■ **Your assignment**
Please transcribe exactly the lines from the line holding "red line: rotated 64 degrees clockwise" through the end of the data below, and skip any pictures.
### Data in this exercise ###
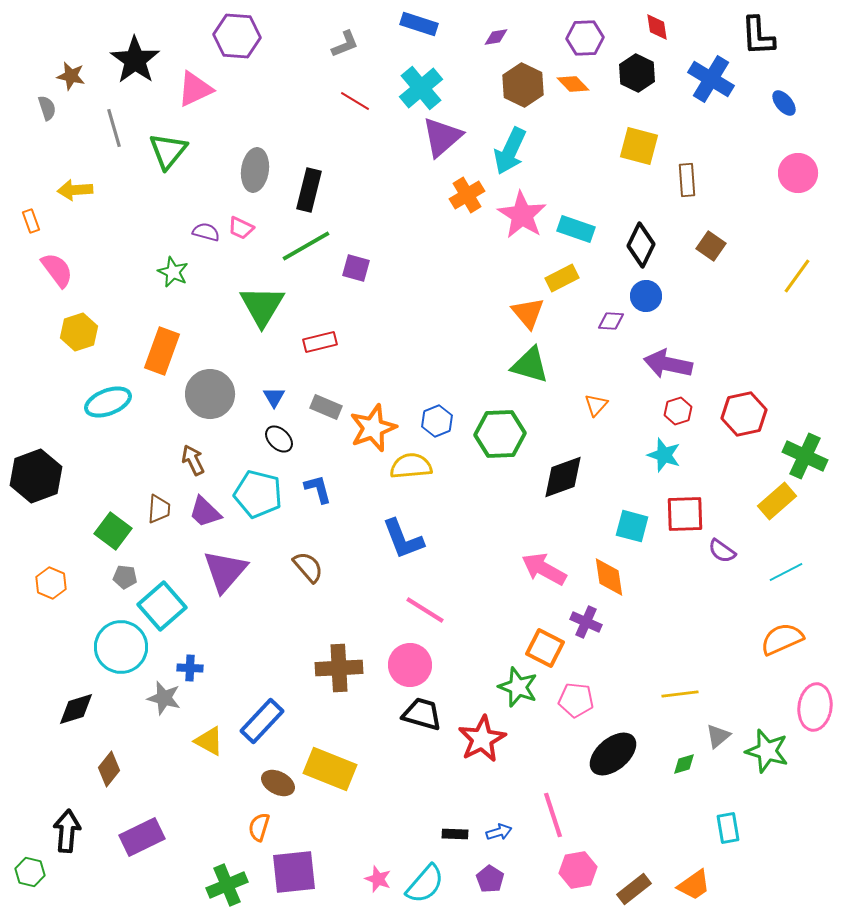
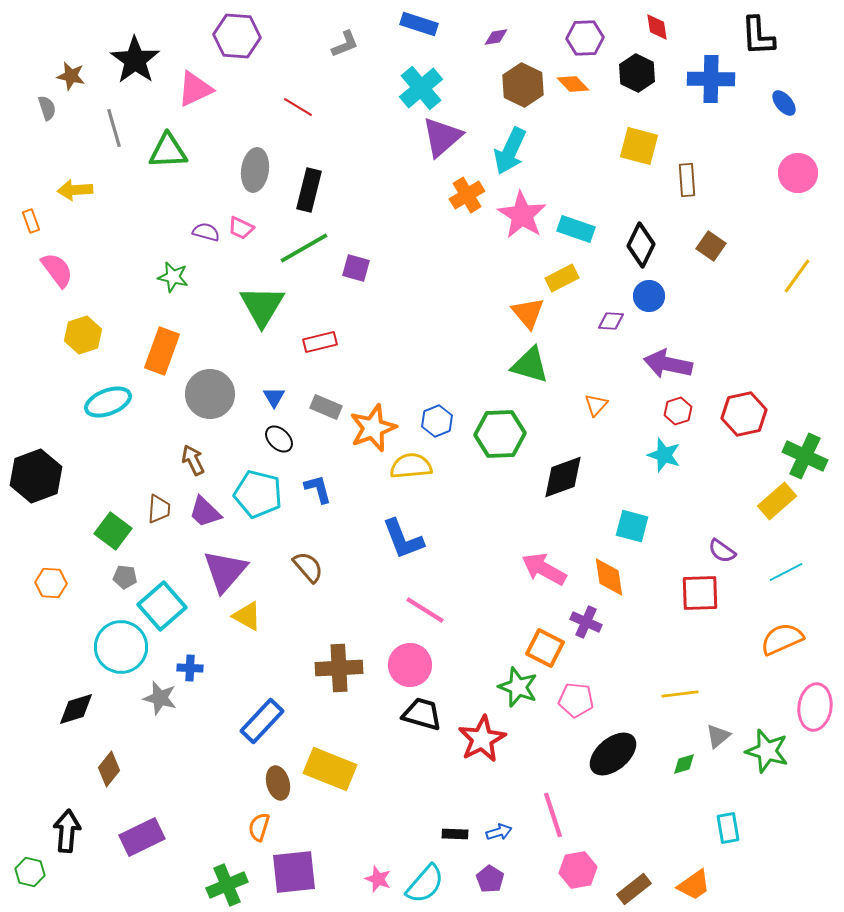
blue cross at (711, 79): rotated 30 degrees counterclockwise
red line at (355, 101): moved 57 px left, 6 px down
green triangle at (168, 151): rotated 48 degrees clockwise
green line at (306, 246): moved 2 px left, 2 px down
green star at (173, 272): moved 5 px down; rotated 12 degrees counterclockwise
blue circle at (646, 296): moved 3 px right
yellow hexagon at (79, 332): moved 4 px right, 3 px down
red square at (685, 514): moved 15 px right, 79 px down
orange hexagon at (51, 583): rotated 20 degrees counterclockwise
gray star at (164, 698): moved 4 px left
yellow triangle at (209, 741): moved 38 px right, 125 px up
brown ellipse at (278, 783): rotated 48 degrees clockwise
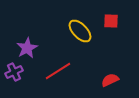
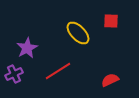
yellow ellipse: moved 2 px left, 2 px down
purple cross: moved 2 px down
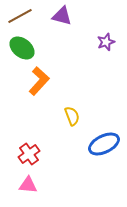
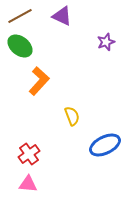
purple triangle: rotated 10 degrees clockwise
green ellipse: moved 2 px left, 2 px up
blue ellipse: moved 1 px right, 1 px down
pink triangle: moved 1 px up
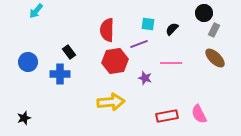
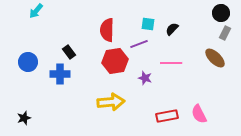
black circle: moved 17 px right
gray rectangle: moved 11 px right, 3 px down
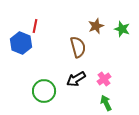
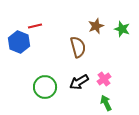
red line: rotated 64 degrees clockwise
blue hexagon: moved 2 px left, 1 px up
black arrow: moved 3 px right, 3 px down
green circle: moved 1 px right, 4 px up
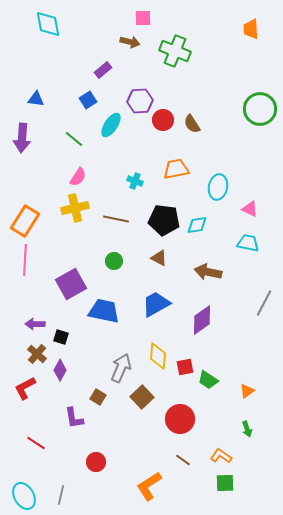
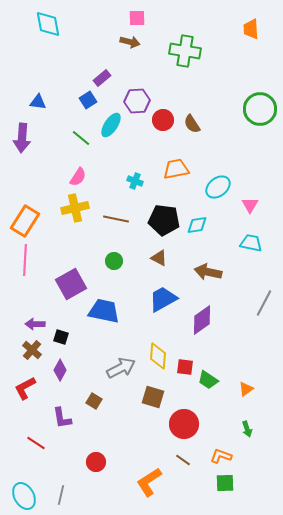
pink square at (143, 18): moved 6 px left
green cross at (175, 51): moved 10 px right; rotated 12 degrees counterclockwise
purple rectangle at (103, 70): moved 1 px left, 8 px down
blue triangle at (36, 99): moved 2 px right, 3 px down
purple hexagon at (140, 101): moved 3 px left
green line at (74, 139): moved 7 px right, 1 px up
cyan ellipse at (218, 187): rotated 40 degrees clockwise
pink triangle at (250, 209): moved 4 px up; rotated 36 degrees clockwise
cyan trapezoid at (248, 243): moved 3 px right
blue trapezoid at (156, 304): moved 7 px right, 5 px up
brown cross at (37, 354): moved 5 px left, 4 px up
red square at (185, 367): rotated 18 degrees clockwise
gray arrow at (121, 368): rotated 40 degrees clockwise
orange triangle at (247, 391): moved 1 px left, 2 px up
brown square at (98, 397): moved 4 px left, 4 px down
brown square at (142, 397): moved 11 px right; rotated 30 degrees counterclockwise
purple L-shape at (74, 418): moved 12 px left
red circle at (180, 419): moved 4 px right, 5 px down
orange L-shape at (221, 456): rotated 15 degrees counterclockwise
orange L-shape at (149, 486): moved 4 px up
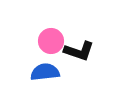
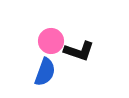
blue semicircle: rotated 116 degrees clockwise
###
■ **Exercise output**
red line: rotated 64 degrees clockwise
blue hexagon: moved 2 px left, 1 px up
black arrow: moved 3 px right, 3 px down
green circle: moved 1 px right, 4 px up
pink square at (143, 18): moved 6 px left
green cross at (175, 51): moved 10 px right; rotated 12 degrees counterclockwise
purple rectangle at (103, 70): moved 1 px left, 8 px down
blue triangle at (36, 99): moved 2 px right, 3 px down
purple hexagon at (140, 101): moved 3 px left
green line at (74, 139): moved 7 px right, 1 px up
cyan ellipse at (218, 187): rotated 40 degrees clockwise
pink triangle at (250, 209): moved 4 px up; rotated 36 degrees clockwise
cyan trapezoid at (248, 243): moved 3 px right
blue trapezoid at (156, 304): moved 7 px right, 5 px up
brown cross at (37, 354): moved 5 px left, 4 px up
red square at (185, 367): rotated 18 degrees clockwise
gray arrow at (121, 368): rotated 40 degrees clockwise
orange triangle at (247, 391): moved 1 px left, 2 px up
brown square at (98, 397): moved 4 px left, 4 px down
brown square at (142, 397): moved 11 px right; rotated 30 degrees counterclockwise
purple L-shape at (74, 418): moved 12 px left
red circle at (180, 419): moved 4 px right, 5 px down
orange L-shape at (221, 456): rotated 15 degrees counterclockwise
orange L-shape at (149, 486): moved 4 px up
blue semicircle: rotated 116 degrees clockwise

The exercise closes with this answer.